> Exercise requirements
Restate the entries word for word, omitting nothing.

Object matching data
···
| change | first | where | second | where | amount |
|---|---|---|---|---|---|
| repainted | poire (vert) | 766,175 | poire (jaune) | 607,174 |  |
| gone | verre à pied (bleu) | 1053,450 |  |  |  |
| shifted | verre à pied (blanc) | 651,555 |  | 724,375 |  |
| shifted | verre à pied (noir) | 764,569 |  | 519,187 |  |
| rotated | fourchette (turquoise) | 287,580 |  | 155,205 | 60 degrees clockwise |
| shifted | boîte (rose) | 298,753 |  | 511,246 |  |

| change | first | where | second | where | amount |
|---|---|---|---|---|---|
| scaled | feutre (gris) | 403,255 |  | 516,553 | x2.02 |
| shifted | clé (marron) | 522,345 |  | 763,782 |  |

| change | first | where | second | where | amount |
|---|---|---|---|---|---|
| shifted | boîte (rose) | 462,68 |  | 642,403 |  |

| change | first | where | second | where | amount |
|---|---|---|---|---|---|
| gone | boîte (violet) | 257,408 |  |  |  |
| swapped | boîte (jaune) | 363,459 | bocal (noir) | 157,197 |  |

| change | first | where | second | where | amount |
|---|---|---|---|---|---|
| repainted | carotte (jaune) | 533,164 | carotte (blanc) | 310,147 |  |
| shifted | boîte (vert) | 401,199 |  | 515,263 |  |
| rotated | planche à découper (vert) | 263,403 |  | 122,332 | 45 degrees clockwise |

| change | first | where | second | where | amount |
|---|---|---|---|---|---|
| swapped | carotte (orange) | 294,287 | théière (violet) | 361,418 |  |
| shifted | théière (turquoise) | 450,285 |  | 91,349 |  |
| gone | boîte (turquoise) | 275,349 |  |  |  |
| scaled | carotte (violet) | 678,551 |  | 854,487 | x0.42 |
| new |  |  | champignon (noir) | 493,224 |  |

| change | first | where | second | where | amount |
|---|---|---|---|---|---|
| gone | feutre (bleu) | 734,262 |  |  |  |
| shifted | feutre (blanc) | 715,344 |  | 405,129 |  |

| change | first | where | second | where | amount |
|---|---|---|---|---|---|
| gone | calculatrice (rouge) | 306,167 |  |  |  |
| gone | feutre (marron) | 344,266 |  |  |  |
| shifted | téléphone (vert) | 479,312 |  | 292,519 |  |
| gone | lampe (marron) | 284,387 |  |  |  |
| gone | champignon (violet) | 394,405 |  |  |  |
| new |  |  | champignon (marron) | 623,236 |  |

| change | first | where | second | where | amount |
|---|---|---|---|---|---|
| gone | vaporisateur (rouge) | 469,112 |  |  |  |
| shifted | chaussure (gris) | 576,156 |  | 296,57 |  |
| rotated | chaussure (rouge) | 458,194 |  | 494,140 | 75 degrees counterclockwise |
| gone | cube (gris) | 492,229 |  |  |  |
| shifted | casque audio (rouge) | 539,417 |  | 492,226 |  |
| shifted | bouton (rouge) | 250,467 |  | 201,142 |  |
···
> Response below
| change | first | where | second | where | amount |
|---|---|---|---|---|---|
| repainted | poire (vert) | 766,175 | poire (jaune) | 607,174 |  |
| gone | verre à pied (bleu) | 1053,450 |  |  |  |
| shifted | verre à pied (blanc) | 651,555 |  | 724,375 |  |
| shifted | verre à pied (noir) | 764,569 |  | 519,187 |  |
| rotated | fourchette (turquoise) | 287,580 |  | 155,205 | 60 degrees clockwise |
| shifted | boîte (rose) | 298,753 |  | 511,246 |  |

| change | first | where | second | where | amount |
|---|---|---|---|---|---|
| scaled | feutre (gris) | 403,255 |  | 516,553 | x2.02 |
| shifted | clé (marron) | 522,345 |  | 763,782 |  |

| change | first | where | second | where | amount |
|---|---|---|---|---|---|
| shifted | boîte (rose) | 462,68 |  | 642,403 |  |

| change | first | where | second | where | amount |
|---|---|---|---|---|---|
| gone | boîte (violet) | 257,408 |  |  |  |
| swapped | boîte (jaune) | 363,459 | bocal (noir) | 157,197 |  |

| change | first | where | second | where | amount |
|---|---|---|---|---|---|
| repainted | carotte (jaune) | 533,164 | carotte (blanc) | 310,147 |  |
| shifted | boîte (vert) | 401,199 |  | 515,263 |  |
| rotated | planche à découper (vert) | 263,403 |  | 122,332 | 45 degrees clockwise |

| change | first | where | second | where | amount |
|---|---|---|---|---|---|
| swapped | carotte (orange) | 294,287 | théière (violet) | 361,418 |  |
| shifted | théière (turquoise) | 450,285 |  | 91,349 |  |
| gone | boîte (turquoise) | 275,349 |  |  |  |
| scaled | carotte (violet) | 678,551 |  | 854,487 | x0.42 |
| new |  |  | champignon (noir) | 493,224 |  |

| change | first | where | second | where | amount |
|---|---|---|---|---|---|
| gone | feutre (bleu) | 734,262 |  |  |  |
| shifted | feutre (blanc) | 715,344 |  | 405,129 |  |

| change | first | where | second | where | amount |
|---|---|---|---|---|---|
| gone | calculatrice (rouge) | 306,167 |  |  |  |
| gone | feutre (marron) | 344,266 |  |  |  |
| shifted | téléphone (vert) | 479,312 |  | 292,519 |  |
| gone | lampe (marron) | 284,387 |  |  |  |
| gone | champignon (violet) | 394,405 |  |  |  |
| new |  |  | champignon (marron) | 623,236 |  |

| change | first | where | second | where | amount |
|---|---|---|---|---|---|
| gone | vaporisateur (rouge) | 469,112 |  |  |  |
| shifted | chaussure (gris) | 576,156 |  | 296,57 |  |
| rotated | chaussure (rouge) | 458,194 |  | 494,140 | 75 degrees counterclockwise |
| gone | cube (gris) | 492,229 |  |  |  |
| shifted | casque audio (rouge) | 539,417 |  | 492,226 |  |
| shifted | bouton (rouge) | 250,467 |  | 201,142 |  |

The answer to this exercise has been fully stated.